▸ **THE PROBLEM**
List each line in the records below that contains the string "time".

:: DATA SHOWN ::

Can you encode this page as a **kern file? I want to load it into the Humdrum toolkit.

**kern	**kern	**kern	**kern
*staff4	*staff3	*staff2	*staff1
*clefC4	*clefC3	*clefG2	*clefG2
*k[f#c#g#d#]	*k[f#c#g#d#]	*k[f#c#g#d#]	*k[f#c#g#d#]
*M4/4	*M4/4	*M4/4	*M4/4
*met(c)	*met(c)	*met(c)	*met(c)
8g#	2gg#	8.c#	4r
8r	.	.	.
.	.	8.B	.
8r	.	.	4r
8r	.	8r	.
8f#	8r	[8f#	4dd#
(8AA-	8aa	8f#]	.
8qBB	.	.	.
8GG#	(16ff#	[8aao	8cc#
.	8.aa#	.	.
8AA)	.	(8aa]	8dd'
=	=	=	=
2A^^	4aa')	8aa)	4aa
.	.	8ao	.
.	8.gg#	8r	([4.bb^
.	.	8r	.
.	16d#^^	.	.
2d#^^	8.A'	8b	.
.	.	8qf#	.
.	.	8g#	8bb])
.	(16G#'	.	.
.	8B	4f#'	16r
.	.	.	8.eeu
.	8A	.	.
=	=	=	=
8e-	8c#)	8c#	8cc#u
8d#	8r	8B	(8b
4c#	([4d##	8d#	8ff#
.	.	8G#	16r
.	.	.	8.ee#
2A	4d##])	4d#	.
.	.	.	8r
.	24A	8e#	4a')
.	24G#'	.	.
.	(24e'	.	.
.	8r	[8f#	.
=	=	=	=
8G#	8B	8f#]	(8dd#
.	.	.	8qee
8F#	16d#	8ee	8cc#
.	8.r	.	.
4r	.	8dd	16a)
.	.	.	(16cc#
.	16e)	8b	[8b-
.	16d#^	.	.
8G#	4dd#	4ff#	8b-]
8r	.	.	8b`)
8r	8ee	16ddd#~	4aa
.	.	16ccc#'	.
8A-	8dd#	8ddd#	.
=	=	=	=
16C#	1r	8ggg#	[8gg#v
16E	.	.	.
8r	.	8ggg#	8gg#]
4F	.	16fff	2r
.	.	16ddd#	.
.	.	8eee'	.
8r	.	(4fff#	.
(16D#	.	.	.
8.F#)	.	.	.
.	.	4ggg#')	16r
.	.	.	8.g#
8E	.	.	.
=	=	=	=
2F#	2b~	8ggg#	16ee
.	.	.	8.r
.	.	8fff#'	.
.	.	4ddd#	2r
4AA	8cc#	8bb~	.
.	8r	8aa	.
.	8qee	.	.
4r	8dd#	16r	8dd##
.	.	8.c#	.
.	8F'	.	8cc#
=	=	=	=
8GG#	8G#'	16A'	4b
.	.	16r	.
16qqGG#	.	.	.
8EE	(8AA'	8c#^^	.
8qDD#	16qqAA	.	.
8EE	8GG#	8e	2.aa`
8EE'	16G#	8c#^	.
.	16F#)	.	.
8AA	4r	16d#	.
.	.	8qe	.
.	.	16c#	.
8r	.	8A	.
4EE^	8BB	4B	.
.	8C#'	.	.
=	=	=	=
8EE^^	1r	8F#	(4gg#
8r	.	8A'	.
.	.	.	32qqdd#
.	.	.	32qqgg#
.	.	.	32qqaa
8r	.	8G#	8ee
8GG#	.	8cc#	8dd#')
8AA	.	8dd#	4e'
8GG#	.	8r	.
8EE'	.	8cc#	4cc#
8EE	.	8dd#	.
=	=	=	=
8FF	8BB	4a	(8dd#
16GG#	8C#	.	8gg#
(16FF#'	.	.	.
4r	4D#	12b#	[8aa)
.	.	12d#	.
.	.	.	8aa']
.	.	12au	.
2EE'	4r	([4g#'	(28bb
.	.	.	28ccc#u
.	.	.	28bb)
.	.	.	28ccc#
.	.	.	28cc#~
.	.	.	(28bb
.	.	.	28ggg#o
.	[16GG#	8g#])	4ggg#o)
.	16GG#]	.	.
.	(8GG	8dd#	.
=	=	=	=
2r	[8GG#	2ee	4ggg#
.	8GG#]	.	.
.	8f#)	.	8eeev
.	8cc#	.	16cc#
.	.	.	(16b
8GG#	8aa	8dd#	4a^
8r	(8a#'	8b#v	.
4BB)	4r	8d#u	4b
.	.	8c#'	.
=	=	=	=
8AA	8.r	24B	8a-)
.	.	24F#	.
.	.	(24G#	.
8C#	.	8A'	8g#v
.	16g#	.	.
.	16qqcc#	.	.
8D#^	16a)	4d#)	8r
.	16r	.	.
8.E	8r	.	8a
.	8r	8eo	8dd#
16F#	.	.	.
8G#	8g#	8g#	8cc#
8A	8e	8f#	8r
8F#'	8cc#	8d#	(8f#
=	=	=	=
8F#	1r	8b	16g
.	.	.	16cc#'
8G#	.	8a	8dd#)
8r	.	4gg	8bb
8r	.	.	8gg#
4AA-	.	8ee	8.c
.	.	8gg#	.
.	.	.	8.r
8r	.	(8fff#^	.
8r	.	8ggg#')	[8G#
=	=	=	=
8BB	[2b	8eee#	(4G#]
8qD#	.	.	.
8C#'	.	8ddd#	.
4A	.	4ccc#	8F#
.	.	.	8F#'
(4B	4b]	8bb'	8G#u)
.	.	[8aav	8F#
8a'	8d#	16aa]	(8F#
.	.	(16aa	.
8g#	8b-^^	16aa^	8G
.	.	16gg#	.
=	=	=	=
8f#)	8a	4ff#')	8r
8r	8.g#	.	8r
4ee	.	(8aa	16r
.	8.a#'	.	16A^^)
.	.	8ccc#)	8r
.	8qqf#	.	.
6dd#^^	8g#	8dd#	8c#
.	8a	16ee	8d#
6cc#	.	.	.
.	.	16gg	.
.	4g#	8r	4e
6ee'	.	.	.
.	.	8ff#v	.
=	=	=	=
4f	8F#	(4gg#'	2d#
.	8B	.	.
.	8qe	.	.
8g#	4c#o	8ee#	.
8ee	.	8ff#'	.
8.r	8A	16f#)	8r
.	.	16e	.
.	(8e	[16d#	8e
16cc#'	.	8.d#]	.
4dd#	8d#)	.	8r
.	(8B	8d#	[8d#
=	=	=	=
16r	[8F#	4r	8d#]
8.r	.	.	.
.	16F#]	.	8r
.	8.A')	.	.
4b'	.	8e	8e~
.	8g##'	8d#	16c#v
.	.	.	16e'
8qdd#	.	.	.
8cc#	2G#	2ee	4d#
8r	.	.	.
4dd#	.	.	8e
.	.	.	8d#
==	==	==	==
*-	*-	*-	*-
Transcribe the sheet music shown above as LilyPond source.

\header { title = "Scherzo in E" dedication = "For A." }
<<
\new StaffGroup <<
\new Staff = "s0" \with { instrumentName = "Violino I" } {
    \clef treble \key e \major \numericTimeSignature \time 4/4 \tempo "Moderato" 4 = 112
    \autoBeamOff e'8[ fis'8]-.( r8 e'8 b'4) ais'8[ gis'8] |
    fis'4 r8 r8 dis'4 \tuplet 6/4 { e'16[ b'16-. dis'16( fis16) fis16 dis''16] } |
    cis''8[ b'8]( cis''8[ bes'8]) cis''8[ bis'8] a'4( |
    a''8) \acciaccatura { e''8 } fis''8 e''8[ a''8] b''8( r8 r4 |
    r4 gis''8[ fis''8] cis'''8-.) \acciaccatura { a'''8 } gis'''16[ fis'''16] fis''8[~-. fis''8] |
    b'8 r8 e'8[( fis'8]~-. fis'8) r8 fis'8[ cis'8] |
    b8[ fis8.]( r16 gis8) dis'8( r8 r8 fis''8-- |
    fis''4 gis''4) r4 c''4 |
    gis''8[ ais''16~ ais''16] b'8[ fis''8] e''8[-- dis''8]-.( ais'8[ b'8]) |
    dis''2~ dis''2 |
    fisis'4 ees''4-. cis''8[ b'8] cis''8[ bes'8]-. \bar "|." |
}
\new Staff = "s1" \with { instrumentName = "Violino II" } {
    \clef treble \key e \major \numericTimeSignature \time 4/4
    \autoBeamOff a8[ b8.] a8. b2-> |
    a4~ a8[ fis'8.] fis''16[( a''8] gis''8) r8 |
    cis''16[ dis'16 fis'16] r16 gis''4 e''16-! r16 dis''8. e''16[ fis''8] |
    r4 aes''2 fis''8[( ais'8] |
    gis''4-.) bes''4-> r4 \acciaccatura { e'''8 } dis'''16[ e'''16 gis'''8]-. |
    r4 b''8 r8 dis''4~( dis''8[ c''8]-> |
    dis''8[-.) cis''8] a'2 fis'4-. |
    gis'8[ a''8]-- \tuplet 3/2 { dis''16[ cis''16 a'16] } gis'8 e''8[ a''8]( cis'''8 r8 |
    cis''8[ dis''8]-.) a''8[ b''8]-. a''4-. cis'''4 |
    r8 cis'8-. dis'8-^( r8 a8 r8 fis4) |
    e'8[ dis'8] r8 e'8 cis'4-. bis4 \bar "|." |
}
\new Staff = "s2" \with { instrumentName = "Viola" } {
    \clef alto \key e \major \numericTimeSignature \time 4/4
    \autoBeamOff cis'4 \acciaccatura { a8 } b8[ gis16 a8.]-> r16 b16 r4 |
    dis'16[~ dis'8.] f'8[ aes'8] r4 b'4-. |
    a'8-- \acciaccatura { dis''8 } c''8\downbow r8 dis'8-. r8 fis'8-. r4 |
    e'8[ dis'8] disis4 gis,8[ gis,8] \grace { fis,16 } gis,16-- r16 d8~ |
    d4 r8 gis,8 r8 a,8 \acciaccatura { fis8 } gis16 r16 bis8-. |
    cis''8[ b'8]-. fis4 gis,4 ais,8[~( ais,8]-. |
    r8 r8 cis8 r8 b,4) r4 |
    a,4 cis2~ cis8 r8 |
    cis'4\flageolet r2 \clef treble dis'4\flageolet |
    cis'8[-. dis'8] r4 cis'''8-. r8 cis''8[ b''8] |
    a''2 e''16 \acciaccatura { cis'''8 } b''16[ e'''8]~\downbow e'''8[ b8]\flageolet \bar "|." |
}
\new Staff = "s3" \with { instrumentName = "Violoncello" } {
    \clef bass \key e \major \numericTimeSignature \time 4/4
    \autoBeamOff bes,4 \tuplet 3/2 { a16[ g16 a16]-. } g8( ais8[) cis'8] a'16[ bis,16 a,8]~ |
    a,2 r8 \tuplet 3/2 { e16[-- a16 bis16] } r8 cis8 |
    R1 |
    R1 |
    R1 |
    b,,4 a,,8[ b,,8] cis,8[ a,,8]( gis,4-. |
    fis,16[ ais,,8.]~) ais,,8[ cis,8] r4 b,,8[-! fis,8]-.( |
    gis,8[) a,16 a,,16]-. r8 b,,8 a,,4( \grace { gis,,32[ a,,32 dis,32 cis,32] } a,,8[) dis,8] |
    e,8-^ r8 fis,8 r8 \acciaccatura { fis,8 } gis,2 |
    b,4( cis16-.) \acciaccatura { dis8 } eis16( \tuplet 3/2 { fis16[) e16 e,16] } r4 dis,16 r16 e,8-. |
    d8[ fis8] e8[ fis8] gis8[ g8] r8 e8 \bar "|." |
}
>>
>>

:::

▸ **TASK ANSWER**
    \clef treble \key e \major \numericTimeSignature \time 4/4 \tempo "Moderato" 4 = 112
    \clef treble \key e \major \numericTimeSignature \time 4/4
    \clef alto \key e \major \numericTimeSignature \time 4/4
    \clef bass \key e \major \numericTimeSignature \time 4/4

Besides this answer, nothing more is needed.